_Dataset content_
════════════════════
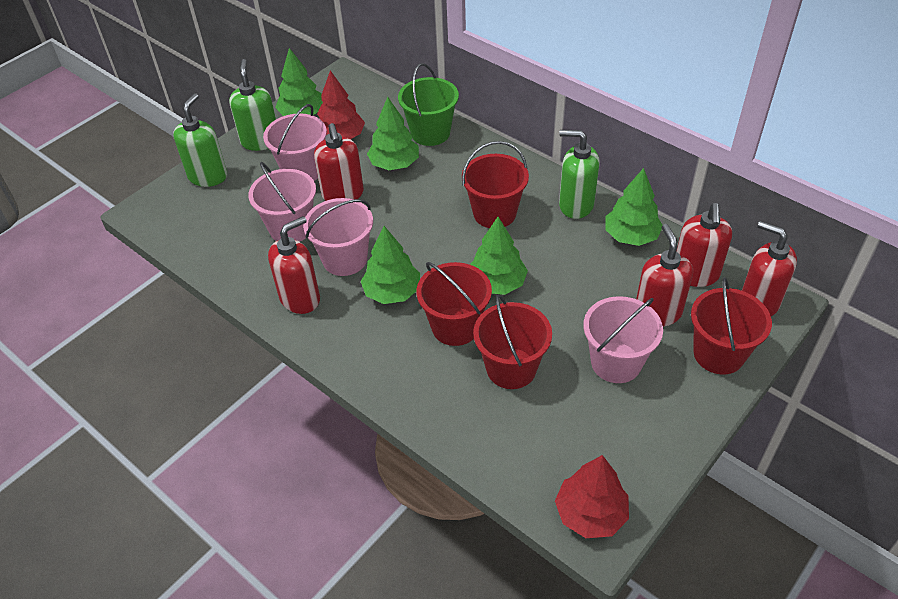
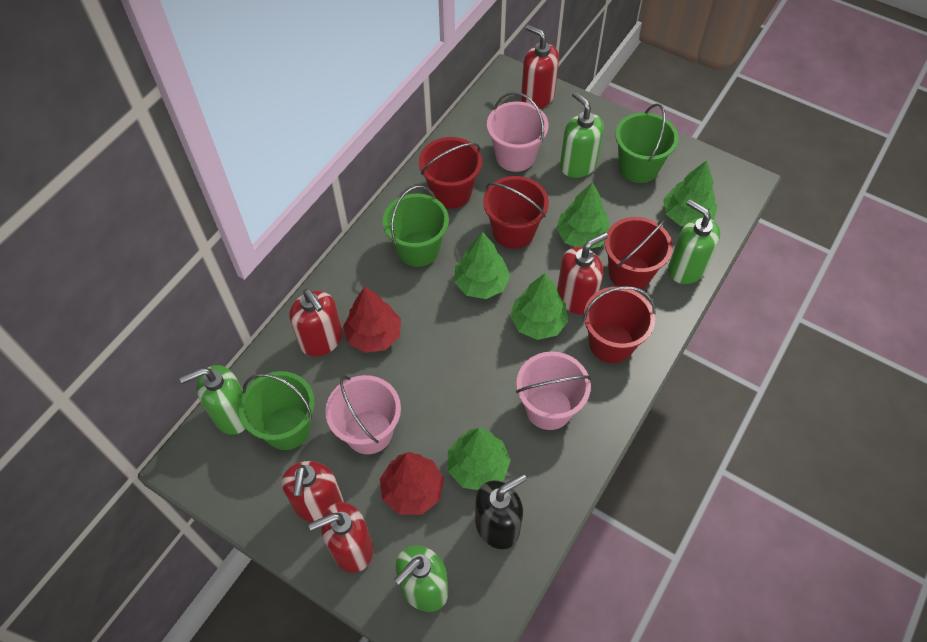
black soap dispenser: 0 -> 1
green bucket: 1 -> 3
green soap dispenser: 3 -> 4
pink bucket: 4 -> 3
════════════════════
_What to work on_
From the line that contains "green bucket: 1 -> 3" down to the last line of the material above, copy every line word for word, both ends included.

_Your response_
green bucket: 1 -> 3
green soap dispenser: 3 -> 4
pink bucket: 4 -> 3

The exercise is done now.